_What to produce_: Copy out the items below word for word, starting at the very first line and ending at the line that contains "League [406, 20]", with that line included.
* * * * *
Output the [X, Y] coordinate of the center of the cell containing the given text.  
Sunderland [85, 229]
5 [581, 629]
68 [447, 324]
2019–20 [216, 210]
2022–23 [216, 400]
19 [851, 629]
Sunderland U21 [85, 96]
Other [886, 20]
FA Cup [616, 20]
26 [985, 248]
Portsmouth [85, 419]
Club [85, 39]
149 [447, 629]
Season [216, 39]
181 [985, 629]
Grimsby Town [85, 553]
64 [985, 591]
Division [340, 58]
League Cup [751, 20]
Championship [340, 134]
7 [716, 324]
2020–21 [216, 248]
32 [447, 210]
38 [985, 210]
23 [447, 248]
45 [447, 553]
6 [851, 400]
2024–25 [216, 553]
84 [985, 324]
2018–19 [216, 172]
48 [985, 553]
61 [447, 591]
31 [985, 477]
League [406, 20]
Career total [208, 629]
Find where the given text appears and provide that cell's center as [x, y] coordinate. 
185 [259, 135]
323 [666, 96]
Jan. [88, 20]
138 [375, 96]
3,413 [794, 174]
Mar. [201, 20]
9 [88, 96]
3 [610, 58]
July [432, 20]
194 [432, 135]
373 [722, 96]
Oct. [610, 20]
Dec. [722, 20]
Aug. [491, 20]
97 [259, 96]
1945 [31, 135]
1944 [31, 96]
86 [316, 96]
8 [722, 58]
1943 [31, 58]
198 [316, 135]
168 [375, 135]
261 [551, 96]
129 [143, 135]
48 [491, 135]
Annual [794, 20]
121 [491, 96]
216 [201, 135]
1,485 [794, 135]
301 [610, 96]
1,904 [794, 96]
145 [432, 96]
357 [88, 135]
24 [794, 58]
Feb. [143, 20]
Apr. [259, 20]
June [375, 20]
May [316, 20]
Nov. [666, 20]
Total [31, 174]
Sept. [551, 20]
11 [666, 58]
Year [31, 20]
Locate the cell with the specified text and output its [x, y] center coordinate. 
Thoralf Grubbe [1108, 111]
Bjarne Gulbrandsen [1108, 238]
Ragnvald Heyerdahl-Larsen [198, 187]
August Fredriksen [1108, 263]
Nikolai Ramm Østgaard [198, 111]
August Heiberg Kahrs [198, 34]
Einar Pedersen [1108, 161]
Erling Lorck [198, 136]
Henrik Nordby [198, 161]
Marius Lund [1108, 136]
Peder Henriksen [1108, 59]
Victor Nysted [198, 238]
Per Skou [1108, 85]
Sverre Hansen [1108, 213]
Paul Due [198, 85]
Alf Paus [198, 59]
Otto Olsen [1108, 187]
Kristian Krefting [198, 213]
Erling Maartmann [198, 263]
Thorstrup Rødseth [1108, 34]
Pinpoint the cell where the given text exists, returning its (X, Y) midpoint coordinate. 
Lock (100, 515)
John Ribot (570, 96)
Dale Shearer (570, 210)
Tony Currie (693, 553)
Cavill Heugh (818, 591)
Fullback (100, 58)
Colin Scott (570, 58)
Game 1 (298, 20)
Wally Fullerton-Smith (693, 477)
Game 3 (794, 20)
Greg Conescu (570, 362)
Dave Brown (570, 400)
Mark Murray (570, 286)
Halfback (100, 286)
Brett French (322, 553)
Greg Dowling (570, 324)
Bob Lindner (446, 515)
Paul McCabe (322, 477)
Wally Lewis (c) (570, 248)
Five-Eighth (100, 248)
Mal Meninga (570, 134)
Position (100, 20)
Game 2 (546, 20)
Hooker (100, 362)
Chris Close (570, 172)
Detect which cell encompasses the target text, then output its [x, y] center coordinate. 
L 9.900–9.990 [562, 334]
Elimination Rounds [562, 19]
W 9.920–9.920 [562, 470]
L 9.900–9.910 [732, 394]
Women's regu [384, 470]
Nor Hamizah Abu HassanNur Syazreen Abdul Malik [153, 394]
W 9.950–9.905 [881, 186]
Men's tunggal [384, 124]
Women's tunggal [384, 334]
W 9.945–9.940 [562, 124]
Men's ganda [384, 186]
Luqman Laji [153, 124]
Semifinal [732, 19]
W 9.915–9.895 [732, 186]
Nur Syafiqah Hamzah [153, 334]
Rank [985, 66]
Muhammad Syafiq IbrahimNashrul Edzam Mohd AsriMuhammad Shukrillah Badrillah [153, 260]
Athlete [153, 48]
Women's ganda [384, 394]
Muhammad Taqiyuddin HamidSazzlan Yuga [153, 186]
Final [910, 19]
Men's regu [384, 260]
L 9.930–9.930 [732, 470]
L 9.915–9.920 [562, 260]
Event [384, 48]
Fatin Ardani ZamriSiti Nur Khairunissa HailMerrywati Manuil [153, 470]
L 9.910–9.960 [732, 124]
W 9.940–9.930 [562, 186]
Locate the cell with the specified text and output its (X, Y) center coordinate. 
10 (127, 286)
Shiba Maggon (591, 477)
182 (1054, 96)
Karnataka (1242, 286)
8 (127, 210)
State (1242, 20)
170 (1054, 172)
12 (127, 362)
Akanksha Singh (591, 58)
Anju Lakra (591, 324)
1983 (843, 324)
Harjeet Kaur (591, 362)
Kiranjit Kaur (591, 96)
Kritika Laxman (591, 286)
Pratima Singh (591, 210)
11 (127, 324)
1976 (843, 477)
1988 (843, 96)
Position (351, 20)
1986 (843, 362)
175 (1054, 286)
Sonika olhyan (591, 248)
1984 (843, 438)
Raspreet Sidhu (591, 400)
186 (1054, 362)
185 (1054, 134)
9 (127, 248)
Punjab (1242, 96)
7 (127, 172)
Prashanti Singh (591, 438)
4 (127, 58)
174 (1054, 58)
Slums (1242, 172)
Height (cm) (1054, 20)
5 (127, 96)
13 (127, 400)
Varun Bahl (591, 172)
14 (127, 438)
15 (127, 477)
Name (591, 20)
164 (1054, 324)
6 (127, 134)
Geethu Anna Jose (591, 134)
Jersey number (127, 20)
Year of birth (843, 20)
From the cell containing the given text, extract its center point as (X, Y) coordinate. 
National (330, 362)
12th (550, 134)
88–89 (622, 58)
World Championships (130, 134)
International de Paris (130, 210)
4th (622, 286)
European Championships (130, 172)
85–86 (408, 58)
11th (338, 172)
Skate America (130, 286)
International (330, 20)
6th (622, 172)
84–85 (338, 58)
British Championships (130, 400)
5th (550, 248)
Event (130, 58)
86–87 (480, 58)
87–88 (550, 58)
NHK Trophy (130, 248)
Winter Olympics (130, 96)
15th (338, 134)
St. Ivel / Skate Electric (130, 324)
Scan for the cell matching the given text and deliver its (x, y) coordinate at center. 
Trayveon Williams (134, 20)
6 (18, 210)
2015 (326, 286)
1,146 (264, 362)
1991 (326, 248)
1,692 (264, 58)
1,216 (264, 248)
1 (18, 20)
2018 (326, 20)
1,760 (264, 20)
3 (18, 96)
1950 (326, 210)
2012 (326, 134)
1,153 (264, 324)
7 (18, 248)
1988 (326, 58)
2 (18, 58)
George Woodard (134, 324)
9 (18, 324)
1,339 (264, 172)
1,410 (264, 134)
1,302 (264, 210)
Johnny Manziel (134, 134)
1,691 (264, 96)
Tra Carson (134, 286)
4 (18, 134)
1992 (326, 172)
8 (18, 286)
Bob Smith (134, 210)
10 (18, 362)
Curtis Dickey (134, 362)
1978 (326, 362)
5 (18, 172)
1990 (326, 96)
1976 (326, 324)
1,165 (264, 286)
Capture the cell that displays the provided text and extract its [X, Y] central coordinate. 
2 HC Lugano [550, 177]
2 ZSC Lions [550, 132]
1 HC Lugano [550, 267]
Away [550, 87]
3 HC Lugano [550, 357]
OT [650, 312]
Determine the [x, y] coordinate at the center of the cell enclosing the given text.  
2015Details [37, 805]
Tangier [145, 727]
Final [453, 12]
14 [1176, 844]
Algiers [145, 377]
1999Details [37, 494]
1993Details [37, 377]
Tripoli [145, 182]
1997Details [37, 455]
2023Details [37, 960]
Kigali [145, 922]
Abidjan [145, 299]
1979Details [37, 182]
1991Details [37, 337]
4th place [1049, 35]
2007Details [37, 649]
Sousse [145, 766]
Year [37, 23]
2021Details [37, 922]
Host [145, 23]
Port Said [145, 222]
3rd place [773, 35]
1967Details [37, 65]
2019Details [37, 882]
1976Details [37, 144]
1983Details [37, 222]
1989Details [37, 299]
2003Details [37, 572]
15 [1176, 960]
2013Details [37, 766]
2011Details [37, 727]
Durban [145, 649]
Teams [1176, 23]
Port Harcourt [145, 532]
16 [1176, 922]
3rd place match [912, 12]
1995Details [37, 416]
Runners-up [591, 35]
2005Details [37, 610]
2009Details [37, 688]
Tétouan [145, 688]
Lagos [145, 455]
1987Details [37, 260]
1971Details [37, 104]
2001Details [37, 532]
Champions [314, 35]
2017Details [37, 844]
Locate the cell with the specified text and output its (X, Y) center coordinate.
* * * * *
_Response to the exercise_:
Output the [X, Y] coordinate of the center of the cell containing the given text.  
Sunderland [85, 229]
5 [581, 629]
68 [447, 324]
2019–20 [216, 210]
2022–23 [216, 400]
19 [851, 629]
Sunderland U21 [85, 96]
Other [886, 20]
FA Cup [616, 20]
26 [985, 248]
Portsmouth [85, 419]
Club [85, 39]
149 [447, 629]
Season [216, 39]
181 [985, 629]
Grimsby Town [85, 553]
64 [985, 591]
Division [340, 58]
League Cup [751, 20]
Championship [340, 134]
7 [716, 324]
2020–21 [216, 248]
32 [447, 210]
38 [985, 210]
23 [447, 248]
45 [447, 553]
6 [851, 400]
2024–25 [216, 553]
84 [985, 324]
2018–19 [216, 172]
48 [985, 553]
61 [447, 591]
31 [985, 477]
League [406, 20]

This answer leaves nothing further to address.